* _THE PROBLEM_
Please transcribe the line with "IMU3 pin GND: GND -> none" and the lines after it through the end of the listing below, keeping both ends and nothing more.

* _RECORDS TO USE_
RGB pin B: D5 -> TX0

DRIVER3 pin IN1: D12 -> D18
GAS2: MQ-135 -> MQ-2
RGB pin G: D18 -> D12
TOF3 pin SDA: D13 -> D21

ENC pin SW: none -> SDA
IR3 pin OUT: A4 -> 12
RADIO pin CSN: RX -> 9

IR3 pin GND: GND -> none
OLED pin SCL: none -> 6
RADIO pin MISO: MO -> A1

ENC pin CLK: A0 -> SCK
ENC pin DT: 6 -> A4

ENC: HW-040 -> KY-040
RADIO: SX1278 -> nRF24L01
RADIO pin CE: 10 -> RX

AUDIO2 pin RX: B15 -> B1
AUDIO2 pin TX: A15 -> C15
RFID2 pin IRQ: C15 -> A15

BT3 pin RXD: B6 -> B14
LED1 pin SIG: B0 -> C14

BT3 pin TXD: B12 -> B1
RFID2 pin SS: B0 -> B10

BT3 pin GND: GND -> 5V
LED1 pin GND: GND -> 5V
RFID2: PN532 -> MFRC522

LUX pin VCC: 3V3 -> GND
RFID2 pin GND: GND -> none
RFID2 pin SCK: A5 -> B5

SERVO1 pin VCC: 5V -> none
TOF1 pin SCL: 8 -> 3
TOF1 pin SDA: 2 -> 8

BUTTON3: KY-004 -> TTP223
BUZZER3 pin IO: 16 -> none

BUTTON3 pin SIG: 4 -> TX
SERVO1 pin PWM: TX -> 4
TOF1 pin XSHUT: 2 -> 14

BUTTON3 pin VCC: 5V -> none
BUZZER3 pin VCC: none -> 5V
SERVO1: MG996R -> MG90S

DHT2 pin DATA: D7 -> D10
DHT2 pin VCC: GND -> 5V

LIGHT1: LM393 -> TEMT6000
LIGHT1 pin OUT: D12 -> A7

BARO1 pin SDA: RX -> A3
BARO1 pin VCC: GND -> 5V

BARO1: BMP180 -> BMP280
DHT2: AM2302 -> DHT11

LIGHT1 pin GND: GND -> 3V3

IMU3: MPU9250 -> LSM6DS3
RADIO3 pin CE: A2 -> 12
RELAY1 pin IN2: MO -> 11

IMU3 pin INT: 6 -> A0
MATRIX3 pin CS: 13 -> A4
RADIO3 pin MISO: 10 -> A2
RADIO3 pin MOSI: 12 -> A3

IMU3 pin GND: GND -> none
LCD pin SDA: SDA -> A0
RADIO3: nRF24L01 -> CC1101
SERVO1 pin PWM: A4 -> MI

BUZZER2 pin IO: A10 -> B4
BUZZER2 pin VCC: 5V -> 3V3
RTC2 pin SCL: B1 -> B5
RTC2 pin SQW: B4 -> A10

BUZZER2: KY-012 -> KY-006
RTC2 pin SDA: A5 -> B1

* _RESPONSE AREA_
IMU3 pin GND: GND -> none
LCD pin SDA: SDA -> A0
RADIO3: nRF24L01 -> CC1101
SERVO1 pin PWM: A4 -> MI

BUZZER2 pin IO: A10 -> B4
BUZZER2 pin VCC: 5V -> 3V3
RTC2 pin SCL: B1 -> B5
RTC2 pin SQW: B4 -> A10

BUZZER2: KY-012 -> KY-006
RTC2 pin SDA: A5 -> B1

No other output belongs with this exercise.